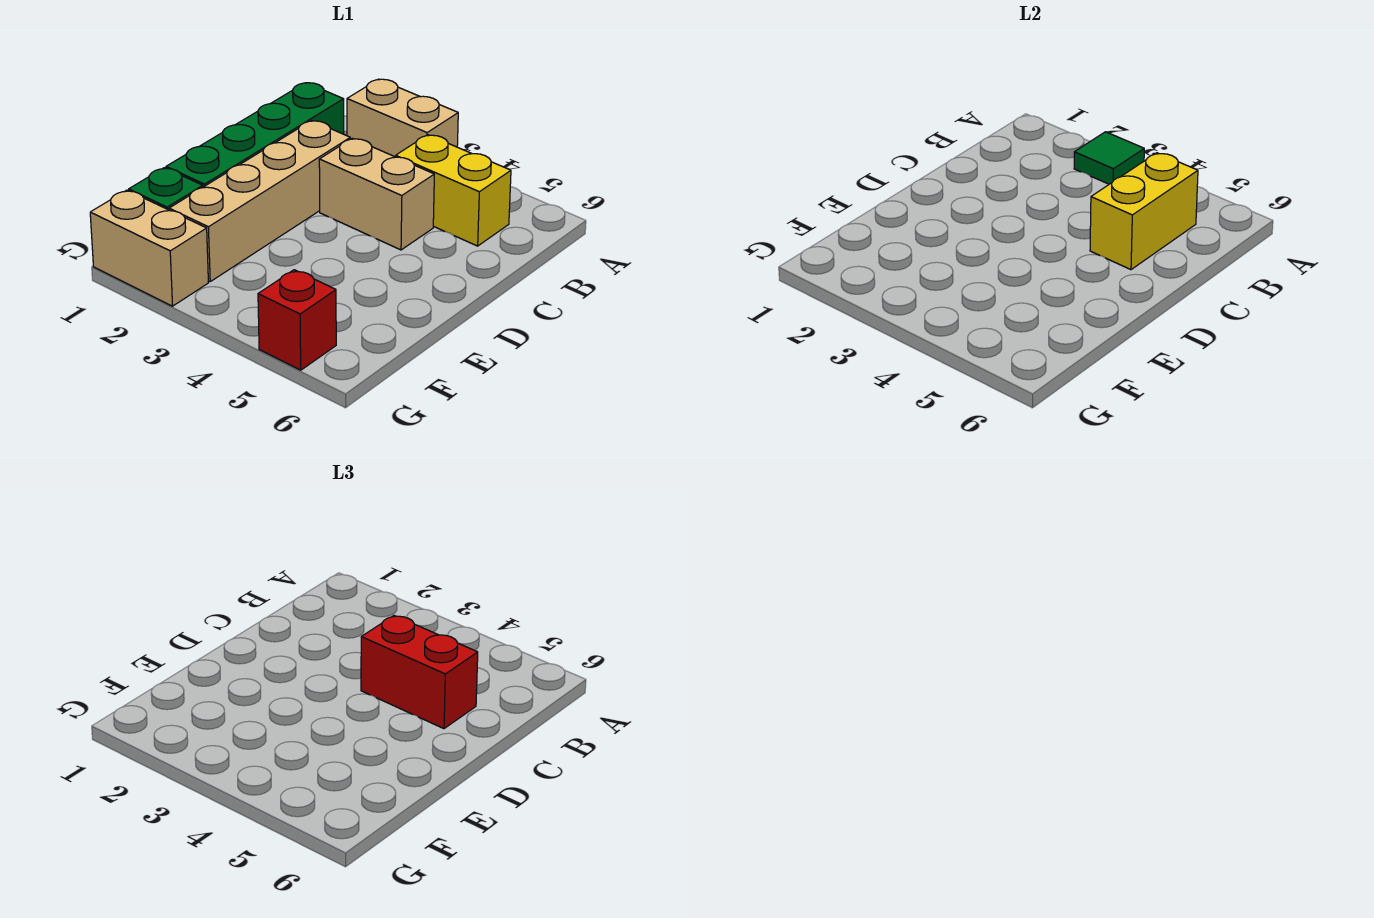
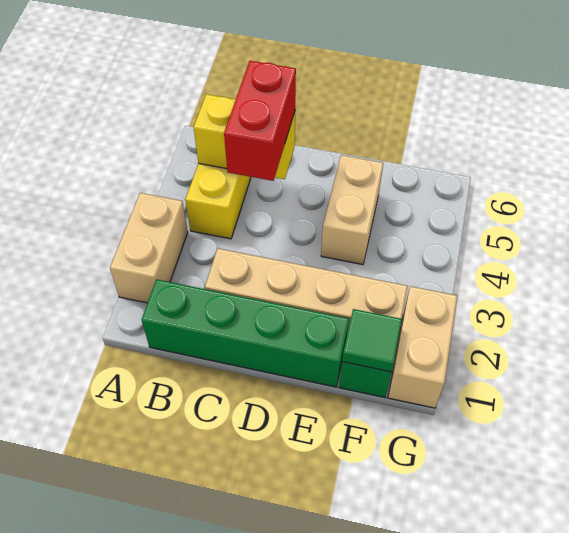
green 1x1 tile [1074,132,1144,184] -> green 1x1 tile moved to [342,309,402,372]
tan 1x2 brick [319,138,434,250] -> tan 1x2 brick moved to [321,155,383,265]
red 1x1 brick [258,270,336,370] -> none

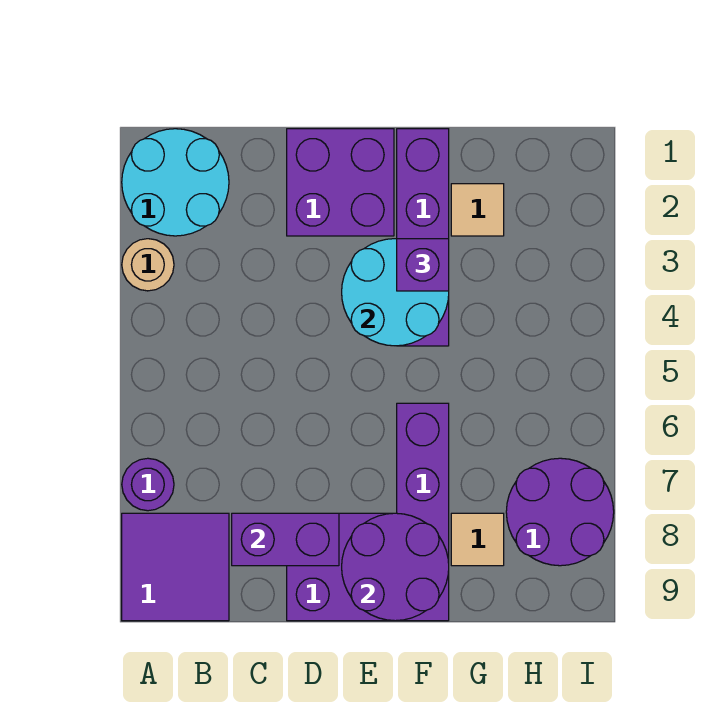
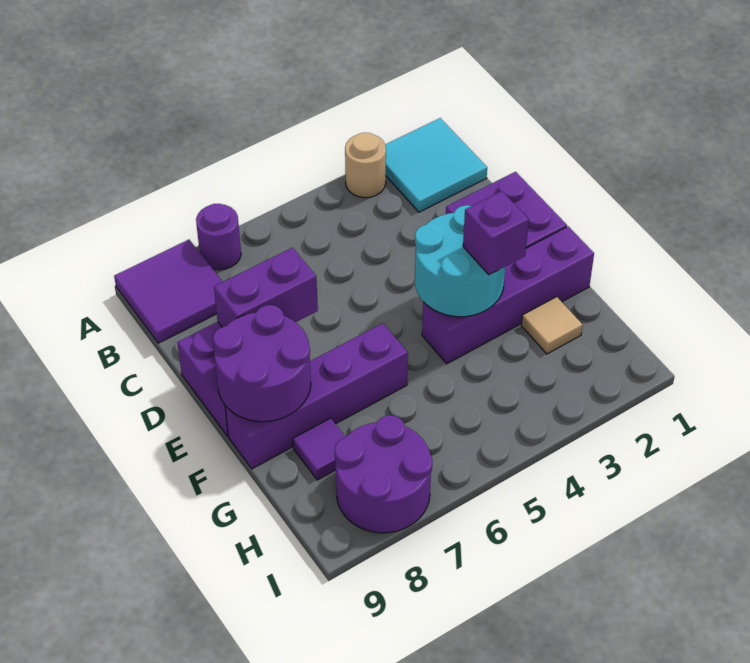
cyan 2x2 round brick [122,129,229,236] -> cyan 2x2 tile [385,118,487,212]
purple 1x2 brick [232,513,339,566] -> purple 1x2 brick turned to [214,248,318,327]
tan 1x1 tile [451,513,504,566] -> purple 1x1 tile [293,418,345,480]

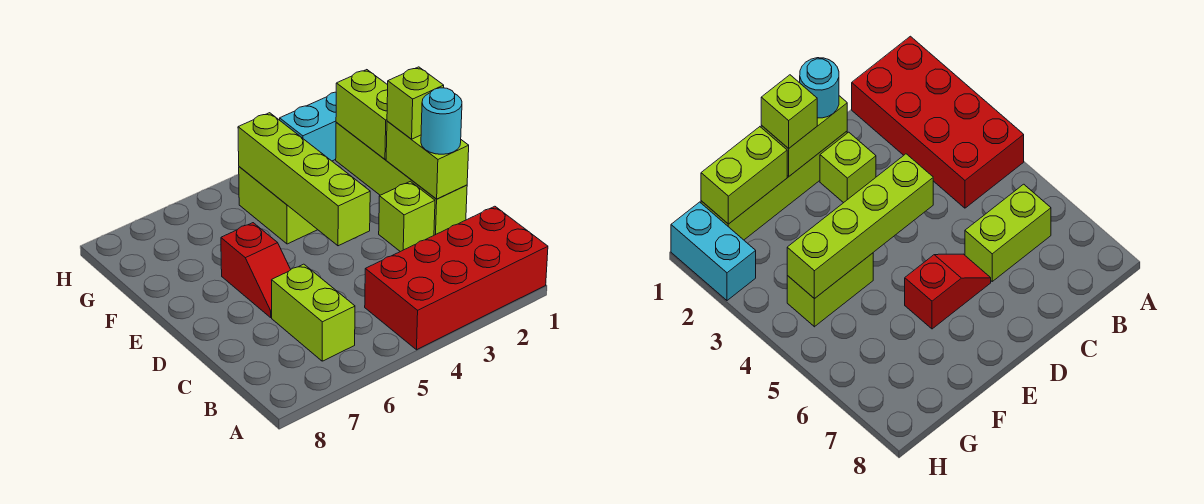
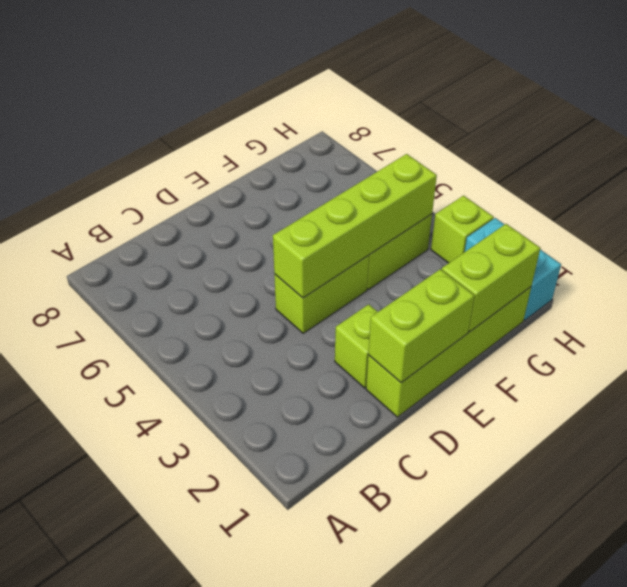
red 2x4 brick [365,206,548,350] -> none
lime 1x2 brick [272,264,355,361] -> lime 1x2 brick moved to [274,255,369,333]
cyan 1x1 round brick [421,88,462,154] -> none
red 1x2 slope [221,223,291,317] -> none
lime 1x1 brick [387,67,444,139] -> lime 1x1 brick moved to [431,196,494,263]

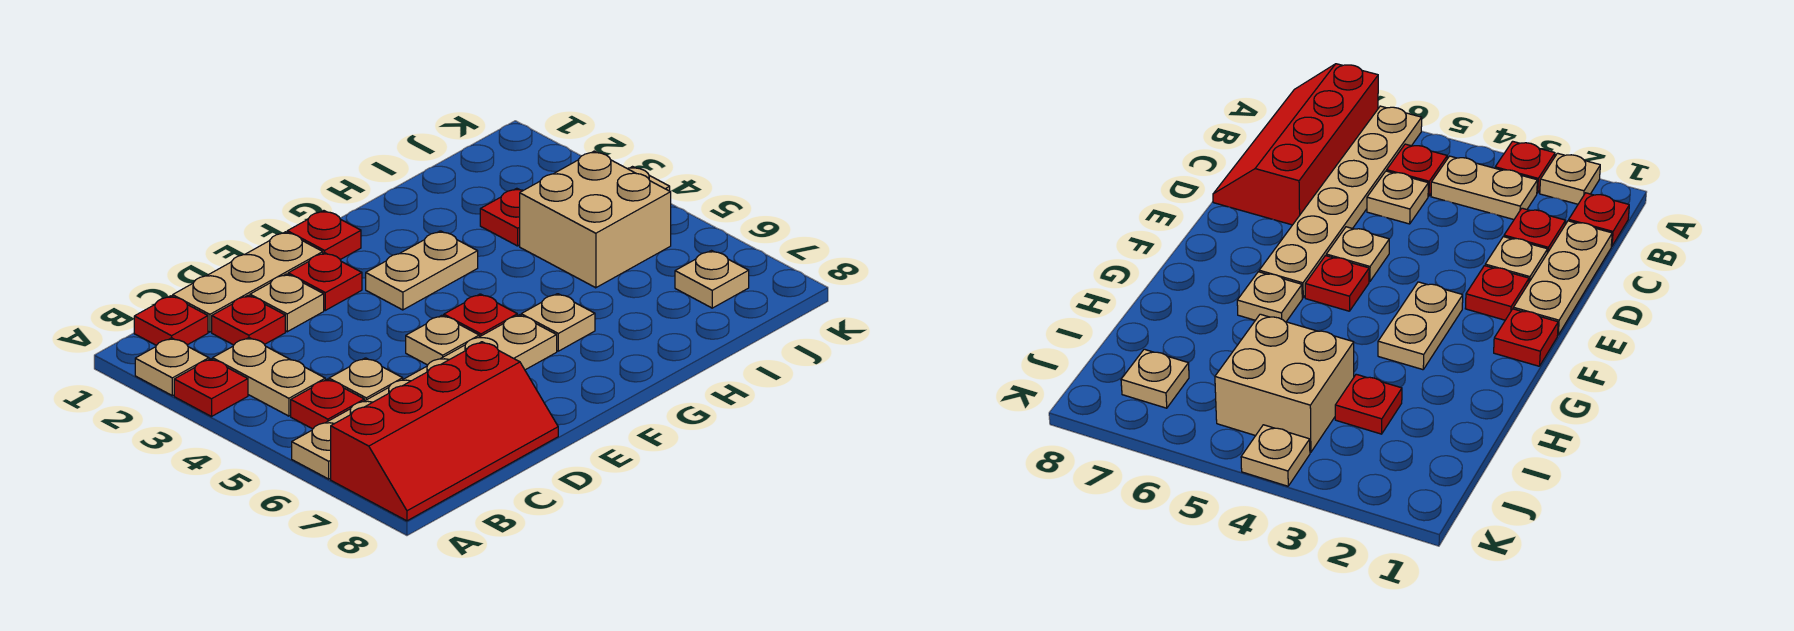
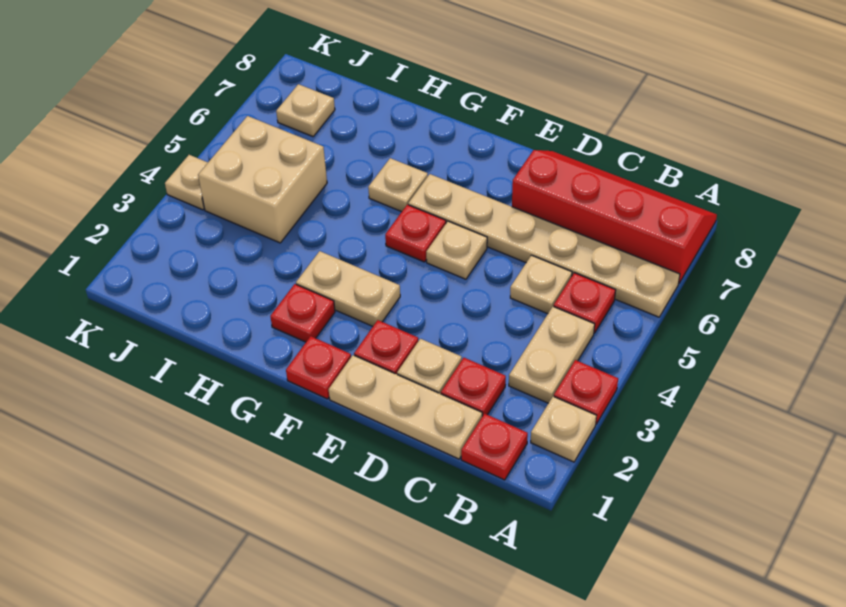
red 1x1 plate [480,188,523,246] -> red 1x1 plate moved to [270,284,335,342]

:::

▶ BRIEF: Restate the records in full and word for word, but keep the pictures out.

▶ RESULT:
green 1x1 tile [1074,132,1144,184] -> green 1x1 tile moved to [342,309,402,372]
tan 1x2 brick [319,138,434,250] -> tan 1x2 brick moved to [321,155,383,265]
red 1x1 brick [258,270,336,370] -> none

cyan 2x2 round brick [122,129,229,236] -> cyan 2x2 tile [385,118,487,212]
purple 1x2 brick [232,513,339,566] -> purple 1x2 brick turned to [214,248,318,327]
tan 1x1 tile [451,513,504,566] -> purple 1x1 tile [293,418,345,480]

red 2x4 brick [365,206,548,350] -> none
lime 1x2 brick [272,264,355,361] -> lime 1x2 brick moved to [274,255,369,333]
cyan 1x1 round brick [421,88,462,154] -> none
red 1x2 slope [221,223,291,317] -> none
lime 1x1 brick [387,67,444,139] -> lime 1x1 brick moved to [431,196,494,263]

red 1x1 plate [480,188,523,246] -> red 1x1 plate moved to [270,284,335,342]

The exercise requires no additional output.